If a line of the material holds the string "button", please copy it.

*** Supplied data Section Begins ***

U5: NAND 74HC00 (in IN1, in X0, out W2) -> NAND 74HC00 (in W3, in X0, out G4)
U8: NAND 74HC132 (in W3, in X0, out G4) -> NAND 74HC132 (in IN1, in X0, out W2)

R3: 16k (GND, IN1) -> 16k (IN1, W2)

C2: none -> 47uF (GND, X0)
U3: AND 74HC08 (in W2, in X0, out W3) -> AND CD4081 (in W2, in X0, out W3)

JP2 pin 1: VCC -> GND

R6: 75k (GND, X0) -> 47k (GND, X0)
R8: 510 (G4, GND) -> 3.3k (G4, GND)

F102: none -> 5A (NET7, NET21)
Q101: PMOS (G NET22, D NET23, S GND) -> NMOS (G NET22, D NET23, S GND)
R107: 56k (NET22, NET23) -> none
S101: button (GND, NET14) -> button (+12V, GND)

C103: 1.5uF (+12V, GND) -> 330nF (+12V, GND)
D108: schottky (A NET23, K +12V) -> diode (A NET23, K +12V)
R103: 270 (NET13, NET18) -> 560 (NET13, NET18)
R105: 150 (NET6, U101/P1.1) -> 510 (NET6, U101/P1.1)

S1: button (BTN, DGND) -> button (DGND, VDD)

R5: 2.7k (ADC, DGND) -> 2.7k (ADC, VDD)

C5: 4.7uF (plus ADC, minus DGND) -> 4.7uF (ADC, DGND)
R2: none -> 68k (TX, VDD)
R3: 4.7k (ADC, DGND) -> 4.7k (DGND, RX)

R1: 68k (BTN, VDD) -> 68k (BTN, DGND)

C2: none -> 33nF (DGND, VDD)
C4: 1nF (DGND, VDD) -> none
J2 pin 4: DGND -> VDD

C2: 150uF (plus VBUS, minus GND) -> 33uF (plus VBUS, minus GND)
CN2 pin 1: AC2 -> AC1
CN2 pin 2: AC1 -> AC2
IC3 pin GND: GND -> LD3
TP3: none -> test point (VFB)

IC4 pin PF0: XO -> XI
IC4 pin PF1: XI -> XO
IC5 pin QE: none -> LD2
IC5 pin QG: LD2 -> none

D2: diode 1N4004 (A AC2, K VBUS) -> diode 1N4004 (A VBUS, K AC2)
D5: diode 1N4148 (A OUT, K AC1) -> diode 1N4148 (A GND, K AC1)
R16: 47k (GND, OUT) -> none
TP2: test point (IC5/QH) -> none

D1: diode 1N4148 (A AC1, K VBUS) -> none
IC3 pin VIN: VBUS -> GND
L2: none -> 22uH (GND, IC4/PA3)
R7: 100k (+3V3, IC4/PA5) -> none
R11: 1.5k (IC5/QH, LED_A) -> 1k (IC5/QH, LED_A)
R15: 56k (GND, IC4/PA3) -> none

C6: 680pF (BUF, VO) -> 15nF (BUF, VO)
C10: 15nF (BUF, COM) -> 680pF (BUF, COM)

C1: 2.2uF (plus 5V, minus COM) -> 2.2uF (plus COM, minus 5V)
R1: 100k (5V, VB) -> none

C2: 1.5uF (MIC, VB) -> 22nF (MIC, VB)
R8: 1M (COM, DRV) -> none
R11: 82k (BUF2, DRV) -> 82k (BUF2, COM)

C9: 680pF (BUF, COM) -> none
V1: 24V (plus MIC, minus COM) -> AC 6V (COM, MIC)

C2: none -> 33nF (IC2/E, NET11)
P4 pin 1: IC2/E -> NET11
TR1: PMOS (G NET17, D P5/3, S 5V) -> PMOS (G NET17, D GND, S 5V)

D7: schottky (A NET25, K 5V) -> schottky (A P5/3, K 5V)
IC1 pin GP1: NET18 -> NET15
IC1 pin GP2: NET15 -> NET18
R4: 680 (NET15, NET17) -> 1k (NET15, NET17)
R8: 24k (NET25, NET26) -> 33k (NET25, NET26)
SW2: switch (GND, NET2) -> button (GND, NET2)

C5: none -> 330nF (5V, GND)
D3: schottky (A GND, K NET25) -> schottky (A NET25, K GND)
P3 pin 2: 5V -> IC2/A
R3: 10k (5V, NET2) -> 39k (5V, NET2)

*** Supplied data Section Ends ***

Task result:
S101: button (GND, NET14) -> button (+12V, GND)
S1: button (BTN, DGND) -> button (DGND, VDD)
SW2: switch (GND, NET2) -> button (GND, NET2)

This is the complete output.